**Task to complete**. Count the lines below that contain the string "time", and reply with that number only.

**Records**.
----------------

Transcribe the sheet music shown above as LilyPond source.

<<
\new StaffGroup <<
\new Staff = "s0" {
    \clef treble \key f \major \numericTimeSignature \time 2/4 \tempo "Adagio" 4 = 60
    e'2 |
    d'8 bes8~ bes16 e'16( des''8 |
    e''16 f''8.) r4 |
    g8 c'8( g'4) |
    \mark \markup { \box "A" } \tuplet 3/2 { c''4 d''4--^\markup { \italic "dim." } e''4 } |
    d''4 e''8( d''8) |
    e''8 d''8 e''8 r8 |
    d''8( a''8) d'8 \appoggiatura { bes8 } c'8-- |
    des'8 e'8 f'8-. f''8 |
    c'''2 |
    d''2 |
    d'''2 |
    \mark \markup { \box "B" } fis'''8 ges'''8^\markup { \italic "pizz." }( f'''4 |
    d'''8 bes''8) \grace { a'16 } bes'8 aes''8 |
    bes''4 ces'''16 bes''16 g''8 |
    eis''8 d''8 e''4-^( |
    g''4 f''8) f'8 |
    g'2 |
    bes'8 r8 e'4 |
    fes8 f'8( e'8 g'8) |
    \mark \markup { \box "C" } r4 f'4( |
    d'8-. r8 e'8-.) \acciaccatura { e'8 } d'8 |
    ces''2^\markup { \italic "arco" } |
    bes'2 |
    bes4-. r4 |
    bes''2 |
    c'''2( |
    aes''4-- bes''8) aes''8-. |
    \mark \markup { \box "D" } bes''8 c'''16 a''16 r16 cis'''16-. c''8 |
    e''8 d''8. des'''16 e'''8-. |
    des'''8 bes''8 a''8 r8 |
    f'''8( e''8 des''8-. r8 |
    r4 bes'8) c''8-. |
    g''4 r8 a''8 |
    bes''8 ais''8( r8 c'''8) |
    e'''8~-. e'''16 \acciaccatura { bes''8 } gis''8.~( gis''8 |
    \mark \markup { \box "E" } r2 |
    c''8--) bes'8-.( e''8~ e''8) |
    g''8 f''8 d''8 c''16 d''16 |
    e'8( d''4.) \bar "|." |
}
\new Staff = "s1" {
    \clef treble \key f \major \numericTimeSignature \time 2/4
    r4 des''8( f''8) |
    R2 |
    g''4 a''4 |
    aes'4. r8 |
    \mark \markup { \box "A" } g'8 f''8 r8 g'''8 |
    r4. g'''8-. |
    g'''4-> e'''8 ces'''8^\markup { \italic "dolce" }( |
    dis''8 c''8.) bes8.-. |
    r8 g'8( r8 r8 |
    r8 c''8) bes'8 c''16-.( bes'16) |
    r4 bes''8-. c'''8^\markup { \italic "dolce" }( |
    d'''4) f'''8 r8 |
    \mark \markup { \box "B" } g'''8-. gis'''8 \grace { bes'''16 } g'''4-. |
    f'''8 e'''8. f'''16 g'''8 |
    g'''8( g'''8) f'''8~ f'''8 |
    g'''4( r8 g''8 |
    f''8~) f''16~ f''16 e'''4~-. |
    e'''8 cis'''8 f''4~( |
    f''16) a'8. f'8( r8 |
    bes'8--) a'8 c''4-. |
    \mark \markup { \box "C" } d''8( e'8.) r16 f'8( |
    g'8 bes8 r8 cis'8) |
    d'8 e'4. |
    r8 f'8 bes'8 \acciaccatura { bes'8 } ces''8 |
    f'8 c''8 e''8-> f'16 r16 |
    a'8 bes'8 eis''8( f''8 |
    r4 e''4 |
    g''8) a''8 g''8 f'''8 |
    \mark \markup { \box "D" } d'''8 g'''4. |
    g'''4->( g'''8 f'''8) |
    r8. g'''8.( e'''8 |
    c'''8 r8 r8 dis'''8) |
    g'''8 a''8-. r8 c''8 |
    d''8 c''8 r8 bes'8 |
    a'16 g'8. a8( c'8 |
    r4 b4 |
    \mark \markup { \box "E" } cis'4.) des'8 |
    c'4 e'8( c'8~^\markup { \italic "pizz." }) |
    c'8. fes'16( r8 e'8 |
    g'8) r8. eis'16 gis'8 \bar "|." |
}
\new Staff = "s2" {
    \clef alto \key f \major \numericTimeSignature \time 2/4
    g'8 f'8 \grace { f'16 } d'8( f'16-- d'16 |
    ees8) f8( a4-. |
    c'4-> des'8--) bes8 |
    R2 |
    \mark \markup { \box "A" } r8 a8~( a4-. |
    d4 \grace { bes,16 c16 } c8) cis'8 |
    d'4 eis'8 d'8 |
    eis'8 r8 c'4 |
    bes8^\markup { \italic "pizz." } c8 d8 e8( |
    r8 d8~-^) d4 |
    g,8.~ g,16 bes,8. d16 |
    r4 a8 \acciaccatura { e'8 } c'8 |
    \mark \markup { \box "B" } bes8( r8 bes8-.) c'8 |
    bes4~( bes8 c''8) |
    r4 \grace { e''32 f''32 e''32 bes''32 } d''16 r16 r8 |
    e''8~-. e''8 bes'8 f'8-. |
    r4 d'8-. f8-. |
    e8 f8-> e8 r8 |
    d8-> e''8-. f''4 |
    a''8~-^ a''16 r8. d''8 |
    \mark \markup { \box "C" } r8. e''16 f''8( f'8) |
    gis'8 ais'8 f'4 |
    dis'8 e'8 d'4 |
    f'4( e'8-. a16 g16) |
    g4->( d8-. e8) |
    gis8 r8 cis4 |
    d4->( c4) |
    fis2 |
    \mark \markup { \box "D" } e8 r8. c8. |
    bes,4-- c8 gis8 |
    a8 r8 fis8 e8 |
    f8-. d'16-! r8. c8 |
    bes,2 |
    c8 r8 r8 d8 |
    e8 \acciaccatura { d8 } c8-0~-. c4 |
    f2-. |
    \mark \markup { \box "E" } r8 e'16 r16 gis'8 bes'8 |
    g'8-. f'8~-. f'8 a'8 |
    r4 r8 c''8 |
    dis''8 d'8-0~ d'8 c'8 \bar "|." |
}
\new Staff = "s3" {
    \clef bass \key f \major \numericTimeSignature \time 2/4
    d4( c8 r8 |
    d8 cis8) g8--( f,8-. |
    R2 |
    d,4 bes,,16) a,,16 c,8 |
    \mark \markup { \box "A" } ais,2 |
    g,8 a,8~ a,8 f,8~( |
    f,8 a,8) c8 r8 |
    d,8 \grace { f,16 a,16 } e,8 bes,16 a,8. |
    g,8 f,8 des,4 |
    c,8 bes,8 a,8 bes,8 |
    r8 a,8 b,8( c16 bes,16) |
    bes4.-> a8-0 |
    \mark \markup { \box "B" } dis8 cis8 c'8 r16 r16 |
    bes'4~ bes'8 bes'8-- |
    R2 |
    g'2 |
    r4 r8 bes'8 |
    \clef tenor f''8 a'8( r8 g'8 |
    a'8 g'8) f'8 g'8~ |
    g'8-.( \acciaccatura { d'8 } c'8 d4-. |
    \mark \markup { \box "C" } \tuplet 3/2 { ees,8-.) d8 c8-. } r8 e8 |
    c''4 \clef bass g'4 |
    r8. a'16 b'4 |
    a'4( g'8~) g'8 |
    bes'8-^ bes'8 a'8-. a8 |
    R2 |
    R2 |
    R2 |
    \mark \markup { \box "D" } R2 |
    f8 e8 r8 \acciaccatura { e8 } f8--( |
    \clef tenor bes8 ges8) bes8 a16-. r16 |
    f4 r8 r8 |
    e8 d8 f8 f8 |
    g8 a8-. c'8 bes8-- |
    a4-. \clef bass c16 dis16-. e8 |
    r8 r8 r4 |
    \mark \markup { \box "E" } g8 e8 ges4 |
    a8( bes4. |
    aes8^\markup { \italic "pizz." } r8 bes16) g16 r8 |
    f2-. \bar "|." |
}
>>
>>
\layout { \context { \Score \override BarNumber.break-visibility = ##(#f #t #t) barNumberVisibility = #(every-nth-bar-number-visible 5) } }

----------------

**Full response**. 4